## [Description of the task]
Copy out exactly the lines from the first line of the material below through the line containing "camera: 30 degrees left, 10 degrees down", and nothing beyond them.
-------- Information shown
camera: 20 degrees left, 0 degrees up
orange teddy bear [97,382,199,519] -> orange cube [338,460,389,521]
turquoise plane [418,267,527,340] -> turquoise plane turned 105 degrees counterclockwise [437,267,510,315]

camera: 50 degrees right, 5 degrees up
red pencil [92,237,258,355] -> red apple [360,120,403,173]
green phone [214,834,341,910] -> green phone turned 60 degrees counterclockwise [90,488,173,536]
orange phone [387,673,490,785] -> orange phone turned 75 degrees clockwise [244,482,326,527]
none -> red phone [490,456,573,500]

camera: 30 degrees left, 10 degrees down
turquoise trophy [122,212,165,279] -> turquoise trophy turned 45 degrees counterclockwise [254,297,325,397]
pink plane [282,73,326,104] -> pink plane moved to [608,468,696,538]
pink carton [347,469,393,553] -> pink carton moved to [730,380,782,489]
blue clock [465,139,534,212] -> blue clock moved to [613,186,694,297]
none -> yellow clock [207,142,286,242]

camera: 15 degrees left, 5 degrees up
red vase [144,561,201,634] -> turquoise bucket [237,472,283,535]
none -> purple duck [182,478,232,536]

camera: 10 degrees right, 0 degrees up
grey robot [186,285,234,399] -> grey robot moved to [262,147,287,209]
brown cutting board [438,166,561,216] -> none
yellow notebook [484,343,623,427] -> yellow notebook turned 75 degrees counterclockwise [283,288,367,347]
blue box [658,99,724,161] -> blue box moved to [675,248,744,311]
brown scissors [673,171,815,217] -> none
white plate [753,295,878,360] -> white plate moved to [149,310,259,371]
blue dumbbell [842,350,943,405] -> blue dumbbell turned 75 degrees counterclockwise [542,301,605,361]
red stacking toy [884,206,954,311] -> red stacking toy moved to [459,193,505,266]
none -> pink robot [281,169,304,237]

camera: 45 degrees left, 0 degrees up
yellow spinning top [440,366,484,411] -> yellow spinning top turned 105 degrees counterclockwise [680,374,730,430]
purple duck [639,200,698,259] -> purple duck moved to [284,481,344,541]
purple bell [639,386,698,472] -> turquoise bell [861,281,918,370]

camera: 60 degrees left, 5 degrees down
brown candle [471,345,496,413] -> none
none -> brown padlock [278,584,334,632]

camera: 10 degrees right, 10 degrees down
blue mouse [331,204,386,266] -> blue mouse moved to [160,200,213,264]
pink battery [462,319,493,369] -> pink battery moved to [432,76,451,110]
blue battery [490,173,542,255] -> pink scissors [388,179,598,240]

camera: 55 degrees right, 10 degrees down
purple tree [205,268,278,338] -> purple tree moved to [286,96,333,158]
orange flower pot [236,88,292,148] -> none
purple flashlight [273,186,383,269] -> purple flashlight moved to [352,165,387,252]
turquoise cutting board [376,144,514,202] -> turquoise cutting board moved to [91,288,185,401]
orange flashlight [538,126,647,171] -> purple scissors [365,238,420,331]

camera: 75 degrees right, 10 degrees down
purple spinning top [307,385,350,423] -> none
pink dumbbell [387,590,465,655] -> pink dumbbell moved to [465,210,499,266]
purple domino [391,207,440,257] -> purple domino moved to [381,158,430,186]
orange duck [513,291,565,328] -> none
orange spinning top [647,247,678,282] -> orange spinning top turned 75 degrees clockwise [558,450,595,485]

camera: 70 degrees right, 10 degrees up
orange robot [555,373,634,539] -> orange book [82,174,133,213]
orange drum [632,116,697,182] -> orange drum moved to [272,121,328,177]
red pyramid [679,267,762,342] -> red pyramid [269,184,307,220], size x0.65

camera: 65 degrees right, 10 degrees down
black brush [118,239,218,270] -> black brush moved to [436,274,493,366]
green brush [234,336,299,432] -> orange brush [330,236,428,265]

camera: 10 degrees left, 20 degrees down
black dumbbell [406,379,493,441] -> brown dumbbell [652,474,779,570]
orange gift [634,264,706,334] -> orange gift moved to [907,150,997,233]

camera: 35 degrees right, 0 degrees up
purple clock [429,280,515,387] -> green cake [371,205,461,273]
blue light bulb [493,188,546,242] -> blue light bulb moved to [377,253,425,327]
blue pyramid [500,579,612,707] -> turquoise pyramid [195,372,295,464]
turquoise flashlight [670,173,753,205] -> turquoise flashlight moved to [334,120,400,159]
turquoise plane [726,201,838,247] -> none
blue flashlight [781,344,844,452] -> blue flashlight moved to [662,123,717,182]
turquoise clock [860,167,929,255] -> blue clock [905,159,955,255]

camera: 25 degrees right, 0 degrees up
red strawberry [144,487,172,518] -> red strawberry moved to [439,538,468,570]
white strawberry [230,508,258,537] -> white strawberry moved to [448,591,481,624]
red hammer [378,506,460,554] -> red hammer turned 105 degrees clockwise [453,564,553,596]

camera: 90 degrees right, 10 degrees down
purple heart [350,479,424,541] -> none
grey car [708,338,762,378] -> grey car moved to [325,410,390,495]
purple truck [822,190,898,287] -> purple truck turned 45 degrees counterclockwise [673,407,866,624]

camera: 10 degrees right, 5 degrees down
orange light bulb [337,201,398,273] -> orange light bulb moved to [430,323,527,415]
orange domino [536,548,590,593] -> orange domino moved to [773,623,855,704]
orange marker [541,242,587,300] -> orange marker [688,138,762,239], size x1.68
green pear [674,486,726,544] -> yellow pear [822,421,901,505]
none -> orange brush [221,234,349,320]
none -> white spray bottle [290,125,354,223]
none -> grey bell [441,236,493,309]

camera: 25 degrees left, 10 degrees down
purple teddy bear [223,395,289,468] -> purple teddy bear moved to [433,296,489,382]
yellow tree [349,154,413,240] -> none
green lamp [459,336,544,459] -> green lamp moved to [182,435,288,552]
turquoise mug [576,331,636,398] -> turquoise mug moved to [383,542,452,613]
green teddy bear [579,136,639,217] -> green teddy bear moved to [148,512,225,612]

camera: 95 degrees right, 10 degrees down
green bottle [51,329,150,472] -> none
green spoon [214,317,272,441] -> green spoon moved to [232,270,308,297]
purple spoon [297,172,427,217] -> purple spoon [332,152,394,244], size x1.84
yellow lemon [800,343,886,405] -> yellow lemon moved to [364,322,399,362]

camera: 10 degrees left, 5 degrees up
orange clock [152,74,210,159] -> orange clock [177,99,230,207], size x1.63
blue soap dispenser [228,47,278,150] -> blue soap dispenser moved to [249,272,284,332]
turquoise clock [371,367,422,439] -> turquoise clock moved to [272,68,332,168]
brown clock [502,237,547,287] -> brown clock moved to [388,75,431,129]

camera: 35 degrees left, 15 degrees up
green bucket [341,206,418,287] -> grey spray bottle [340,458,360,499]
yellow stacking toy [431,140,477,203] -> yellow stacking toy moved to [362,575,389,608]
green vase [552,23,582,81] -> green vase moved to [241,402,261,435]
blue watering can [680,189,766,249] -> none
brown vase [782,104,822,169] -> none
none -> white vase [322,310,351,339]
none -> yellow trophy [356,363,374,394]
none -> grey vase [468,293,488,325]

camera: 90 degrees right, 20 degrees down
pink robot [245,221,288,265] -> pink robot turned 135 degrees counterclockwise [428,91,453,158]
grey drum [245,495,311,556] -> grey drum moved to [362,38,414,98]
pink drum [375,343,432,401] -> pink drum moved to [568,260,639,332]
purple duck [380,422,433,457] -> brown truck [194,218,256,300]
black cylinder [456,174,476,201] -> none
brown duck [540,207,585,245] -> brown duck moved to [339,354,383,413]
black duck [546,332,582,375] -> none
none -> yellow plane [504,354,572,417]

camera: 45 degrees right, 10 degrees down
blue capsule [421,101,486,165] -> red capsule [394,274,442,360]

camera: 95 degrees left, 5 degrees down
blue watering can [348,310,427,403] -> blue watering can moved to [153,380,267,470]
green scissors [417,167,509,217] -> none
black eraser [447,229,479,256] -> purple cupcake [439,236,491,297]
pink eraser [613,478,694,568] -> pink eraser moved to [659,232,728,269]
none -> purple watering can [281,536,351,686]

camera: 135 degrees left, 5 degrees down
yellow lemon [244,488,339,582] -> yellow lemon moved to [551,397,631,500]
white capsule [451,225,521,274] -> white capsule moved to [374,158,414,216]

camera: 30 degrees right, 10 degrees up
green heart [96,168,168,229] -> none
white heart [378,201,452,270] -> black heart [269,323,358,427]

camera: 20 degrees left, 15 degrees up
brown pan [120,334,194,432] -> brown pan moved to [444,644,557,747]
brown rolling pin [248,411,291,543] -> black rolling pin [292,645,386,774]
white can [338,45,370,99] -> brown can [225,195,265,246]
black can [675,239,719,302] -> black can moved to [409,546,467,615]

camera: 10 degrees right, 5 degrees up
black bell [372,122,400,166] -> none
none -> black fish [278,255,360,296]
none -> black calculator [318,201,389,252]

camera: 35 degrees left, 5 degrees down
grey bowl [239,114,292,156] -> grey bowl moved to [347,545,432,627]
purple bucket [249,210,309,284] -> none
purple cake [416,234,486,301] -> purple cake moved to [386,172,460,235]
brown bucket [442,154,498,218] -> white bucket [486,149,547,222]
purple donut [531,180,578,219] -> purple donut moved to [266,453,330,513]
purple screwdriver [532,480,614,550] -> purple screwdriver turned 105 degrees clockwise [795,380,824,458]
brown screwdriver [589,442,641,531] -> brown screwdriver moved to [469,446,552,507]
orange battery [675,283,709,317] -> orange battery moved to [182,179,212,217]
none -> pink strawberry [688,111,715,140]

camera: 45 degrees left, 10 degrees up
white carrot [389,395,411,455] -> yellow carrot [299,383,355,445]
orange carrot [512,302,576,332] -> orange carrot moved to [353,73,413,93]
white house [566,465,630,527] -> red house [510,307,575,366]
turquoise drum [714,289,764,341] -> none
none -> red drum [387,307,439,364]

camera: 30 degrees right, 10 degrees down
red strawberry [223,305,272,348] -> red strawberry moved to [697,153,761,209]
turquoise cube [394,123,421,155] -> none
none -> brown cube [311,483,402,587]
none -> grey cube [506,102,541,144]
----------------
## [Answer below]
camera: 20 degrees left, 0 degrees up
orange teddy bear [97,382,199,519] -> orange cube [338,460,389,521]
turquoise plane [418,267,527,340] -> turquoise plane turned 105 degrees counterclockwise [437,267,510,315]

camera: 50 degrees right, 5 degrees up
red pencil [92,237,258,355] -> red apple [360,120,403,173]
green phone [214,834,341,910] -> green phone turned 60 degrees counterclockwise [90,488,173,536]
orange phone [387,673,490,785] -> orange phone turned 75 degrees clockwise [244,482,326,527]
none -> red phone [490,456,573,500]

camera: 30 degrees left, 10 degrees down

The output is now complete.